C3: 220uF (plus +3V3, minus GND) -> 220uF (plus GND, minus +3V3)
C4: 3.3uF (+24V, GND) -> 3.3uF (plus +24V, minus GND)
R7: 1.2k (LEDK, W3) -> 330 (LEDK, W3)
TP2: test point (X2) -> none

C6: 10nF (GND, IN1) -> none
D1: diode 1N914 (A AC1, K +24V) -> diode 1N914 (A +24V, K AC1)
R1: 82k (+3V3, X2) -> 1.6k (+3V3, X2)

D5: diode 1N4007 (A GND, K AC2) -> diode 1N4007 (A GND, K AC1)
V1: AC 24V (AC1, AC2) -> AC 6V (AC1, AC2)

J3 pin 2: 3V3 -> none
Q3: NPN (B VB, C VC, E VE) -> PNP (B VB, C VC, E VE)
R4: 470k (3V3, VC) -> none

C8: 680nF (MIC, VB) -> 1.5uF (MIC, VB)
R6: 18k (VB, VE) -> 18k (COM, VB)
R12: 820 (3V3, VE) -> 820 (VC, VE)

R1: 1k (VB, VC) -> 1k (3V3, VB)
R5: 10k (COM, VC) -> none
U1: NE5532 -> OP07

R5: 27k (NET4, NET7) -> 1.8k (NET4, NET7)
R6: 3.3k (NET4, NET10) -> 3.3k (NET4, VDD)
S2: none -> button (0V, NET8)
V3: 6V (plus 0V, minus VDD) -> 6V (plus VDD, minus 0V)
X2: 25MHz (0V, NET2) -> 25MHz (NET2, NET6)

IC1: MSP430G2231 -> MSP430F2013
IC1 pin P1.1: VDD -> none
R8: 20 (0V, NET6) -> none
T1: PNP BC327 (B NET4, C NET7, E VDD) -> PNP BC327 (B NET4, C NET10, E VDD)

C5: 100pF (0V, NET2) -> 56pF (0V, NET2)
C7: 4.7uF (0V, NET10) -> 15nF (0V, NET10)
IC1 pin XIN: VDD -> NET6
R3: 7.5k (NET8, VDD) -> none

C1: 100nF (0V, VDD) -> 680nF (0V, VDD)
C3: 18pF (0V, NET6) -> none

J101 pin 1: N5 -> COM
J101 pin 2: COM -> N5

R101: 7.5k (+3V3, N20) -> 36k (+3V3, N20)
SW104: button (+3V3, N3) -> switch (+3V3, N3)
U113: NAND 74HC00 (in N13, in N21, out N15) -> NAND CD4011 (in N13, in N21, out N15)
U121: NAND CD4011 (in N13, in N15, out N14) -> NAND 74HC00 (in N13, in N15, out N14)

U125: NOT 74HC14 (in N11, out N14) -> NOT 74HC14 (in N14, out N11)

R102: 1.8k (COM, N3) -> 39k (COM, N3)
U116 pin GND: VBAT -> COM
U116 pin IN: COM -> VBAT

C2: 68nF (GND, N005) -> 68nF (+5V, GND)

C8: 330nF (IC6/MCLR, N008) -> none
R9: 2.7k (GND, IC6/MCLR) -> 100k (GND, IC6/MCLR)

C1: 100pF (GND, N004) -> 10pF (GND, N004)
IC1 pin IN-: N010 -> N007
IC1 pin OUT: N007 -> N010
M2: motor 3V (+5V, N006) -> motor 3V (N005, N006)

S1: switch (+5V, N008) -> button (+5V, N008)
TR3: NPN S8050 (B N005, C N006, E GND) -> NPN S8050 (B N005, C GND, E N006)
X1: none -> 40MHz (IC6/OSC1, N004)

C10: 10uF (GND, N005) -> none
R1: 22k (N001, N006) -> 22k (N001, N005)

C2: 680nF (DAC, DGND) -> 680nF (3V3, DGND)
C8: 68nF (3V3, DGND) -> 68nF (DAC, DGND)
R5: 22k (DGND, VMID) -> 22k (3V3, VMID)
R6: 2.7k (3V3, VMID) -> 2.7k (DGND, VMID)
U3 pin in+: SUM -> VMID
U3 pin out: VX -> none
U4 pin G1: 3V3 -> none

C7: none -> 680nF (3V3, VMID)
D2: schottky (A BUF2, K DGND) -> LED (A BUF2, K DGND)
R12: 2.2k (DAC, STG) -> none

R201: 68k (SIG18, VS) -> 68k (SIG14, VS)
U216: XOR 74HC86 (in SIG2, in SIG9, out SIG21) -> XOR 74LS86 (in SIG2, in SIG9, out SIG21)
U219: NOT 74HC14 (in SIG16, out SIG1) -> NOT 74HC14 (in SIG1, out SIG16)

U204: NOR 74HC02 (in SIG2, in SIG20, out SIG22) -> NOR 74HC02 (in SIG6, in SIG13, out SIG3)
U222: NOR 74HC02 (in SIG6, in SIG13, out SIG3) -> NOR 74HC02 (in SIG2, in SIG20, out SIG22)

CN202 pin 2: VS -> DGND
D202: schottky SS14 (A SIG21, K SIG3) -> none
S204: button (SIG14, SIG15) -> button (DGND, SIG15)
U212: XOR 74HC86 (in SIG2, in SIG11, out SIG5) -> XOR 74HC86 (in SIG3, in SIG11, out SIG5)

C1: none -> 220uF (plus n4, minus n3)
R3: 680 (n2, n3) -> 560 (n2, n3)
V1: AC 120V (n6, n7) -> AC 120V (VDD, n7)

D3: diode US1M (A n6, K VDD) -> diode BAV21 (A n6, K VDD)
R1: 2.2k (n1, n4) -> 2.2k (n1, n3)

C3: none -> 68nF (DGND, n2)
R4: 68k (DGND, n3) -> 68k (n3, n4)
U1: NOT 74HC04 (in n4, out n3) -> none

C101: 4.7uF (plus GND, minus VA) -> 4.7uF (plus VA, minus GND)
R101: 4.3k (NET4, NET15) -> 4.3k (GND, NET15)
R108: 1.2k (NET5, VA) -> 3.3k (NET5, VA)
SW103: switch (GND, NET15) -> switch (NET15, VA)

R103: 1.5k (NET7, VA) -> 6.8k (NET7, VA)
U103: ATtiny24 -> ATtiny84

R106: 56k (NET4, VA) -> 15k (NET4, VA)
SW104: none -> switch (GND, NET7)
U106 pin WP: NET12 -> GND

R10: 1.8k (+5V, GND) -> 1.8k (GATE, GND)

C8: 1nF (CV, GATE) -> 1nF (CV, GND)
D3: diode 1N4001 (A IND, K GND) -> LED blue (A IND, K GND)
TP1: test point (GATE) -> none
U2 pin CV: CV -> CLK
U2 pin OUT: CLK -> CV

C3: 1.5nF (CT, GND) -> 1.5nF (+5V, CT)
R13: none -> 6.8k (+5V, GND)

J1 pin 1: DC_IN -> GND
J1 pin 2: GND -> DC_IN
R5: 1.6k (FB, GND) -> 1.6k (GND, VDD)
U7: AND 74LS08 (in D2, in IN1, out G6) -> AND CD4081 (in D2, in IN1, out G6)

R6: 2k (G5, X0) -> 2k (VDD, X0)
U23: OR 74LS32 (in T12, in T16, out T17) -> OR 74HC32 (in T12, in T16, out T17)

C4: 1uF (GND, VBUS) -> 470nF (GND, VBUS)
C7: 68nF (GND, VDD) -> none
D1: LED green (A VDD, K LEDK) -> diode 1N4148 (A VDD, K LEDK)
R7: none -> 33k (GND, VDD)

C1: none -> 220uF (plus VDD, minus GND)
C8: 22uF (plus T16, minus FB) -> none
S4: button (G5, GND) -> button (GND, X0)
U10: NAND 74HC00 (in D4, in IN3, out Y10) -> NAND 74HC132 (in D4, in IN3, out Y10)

WHAT TO WORK ON: The answer consists only of the lines from the one containing "D202: schottky SS14 (A SIG21, K SIG3) -> none" to the end of the records, each written out exactly.

OUTPUT:
D202: schottky SS14 (A SIG21, K SIG3) -> none
S204: button (SIG14, SIG15) -> button (DGND, SIG15)
U212: XOR 74HC86 (in SIG2, in SIG11, out SIG5) -> XOR 74HC86 (in SIG3, in SIG11, out SIG5)

C1: none -> 220uF (plus n4, minus n3)
R3: 680 (n2, n3) -> 560 (n2, n3)
V1: AC 120V (n6, n7) -> AC 120V (VDD, n7)

D3: diode US1M (A n6, K VDD) -> diode BAV21 (A n6, K VDD)
R1: 2.2k (n1, n4) -> 2.2k (n1, n3)

C3: none -> 68nF (DGND, n2)
R4: 68k (DGND, n3) -> 68k (n3, n4)
U1: NOT 74HC04 (in n4, out n3) -> none

C101: 4.7uF (plus GND, minus VA) -> 4.7uF (plus VA, minus GND)
R101: 4.3k (NET4, NET15) -> 4.3k (GND, NET15)
R108: 1.2k (NET5, VA) -> 3.3k (NET5, VA)
SW103: switch (GND, NET15) -> switch (NET15, VA)

R103: 1.5k (NET7, VA) -> 6.8k (NET7, VA)
U103: ATtiny24 -> ATtiny84

R106: 56k (NET4, VA) -> 15k (NET4, VA)
SW104: none -> switch (GND, NET7)
U106 pin WP: NET12 -> GND

R10: 1.8k (+5V, GND) -> 1.8k (GATE, GND)

C8: 1nF (CV, GATE) -> 1nF (CV, GND)
D3: diode 1N4001 (A IND, K GND) -> LED blue (A IND, K GND)
TP1: test point (GATE) -> none
U2 pin CV: CV -> CLK
U2 pin OUT: CLK -> CV

C3: 1.5nF (CT, GND) -> 1.5nF (+5V, CT)
R13: none -> 6.8k (+5V, GND)

J1 pin 1: DC_IN -> GND
J1 pin 2: GND -> DC_IN
R5: 1.6k (FB, GND) -> 1.6k (GND, VDD)
U7: AND 74LS08 (in D2, in IN1, out G6) -> AND CD4081 (in D2, in IN1, out G6)

R6: 2k (G5, X0) -> 2k (VDD, X0)
U23: OR 74LS32 (in T12, in T16, out T17) -> OR 74HC32 (in T12, in T16, out T17)

C4: 1uF (GND, VBUS) -> 470nF (GND, VBUS)
C7: 68nF (GND, VDD) -> none
D1: LED green (A VDD, K LEDK) -> diode 1N4148 (A VDD, K LEDK)
R7: none -> 33k (GND, VDD)

C1: none -> 220uF (plus VDD, minus GND)
C8: 22uF (plus T16, minus FB) -> none
S4: button (G5, GND) -> button (GND, X0)
U10: NAND 74HC00 (in D4, in IN3, out Y10) -> NAND 74HC132 (in D4, in IN3, out Y10)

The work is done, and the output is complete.